Each entry should be set down again verbatim, with the images omitted.

=== Source information ===

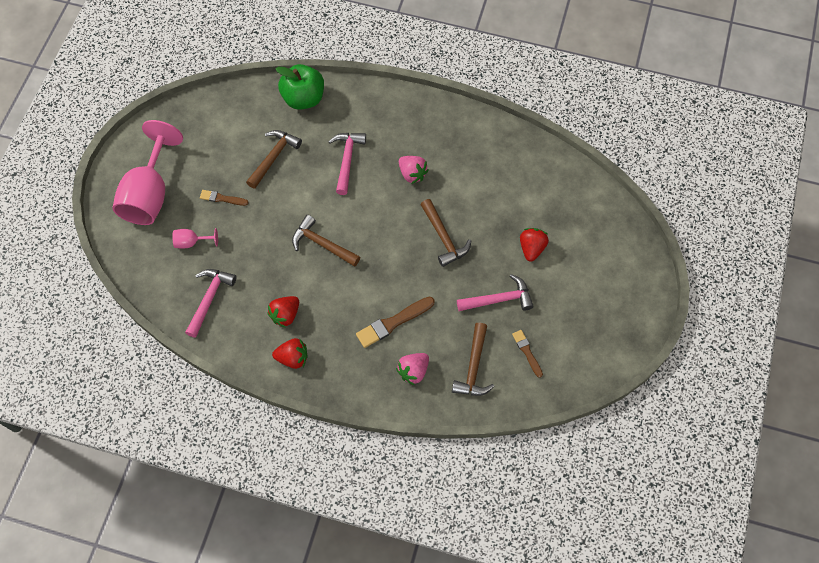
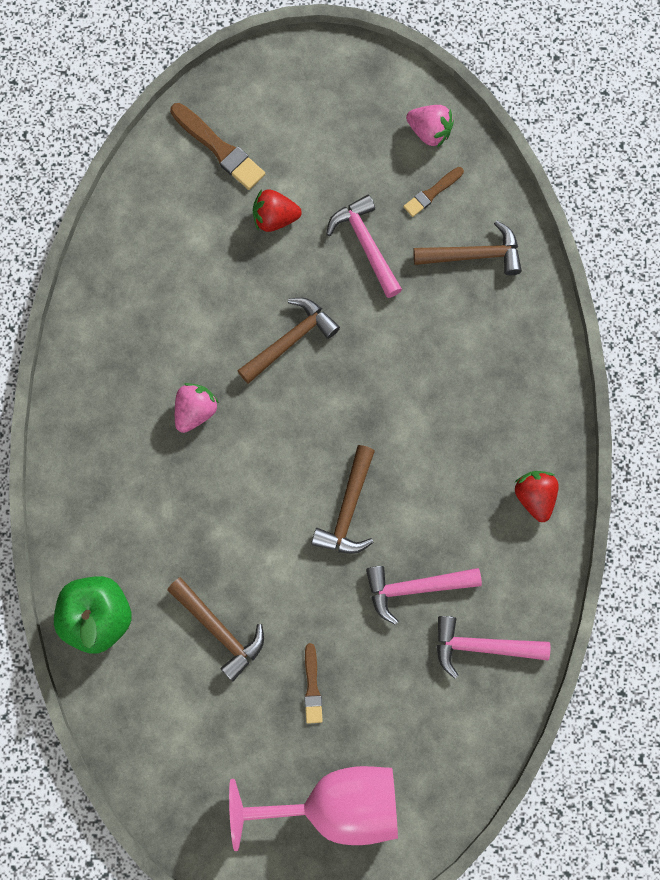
camera: 105 degrees left, 10 degrees up
(192, 242) = (399, 707): pink goblet -> none
(273, 157) = (219, 630): brown hammer -> brown hammer turned 150 degrees counterclockwise
(285, 315) = (474, 528): red strawberry -> none
(347, 160) = (195, 515): pink hammer -> pink hammer (415, 588)
(393, 323) = (442, 375): brown brush -> brown brush (219, 148)
(413, 371) = (504, 330): pink strawberry -> pink strawberry (429, 132)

===

> [Solution to this exercise]:
camera: 105 degrees left, 10 degrees up
(192, 242) = (399, 707): pink goblet -> none
(273, 157) = (219, 630): brown hammer -> brown hammer turned 150 degrees counterclockwise
(285, 315) = (474, 528): red strawberry -> none
(347, 160) = (195, 515): pink hammer -> pink hammer (415, 588)
(393, 323) = (442, 375): brown brush -> brown brush (219, 148)
(413, 371) = (504, 330): pink strawberry -> pink strawberry (429, 132)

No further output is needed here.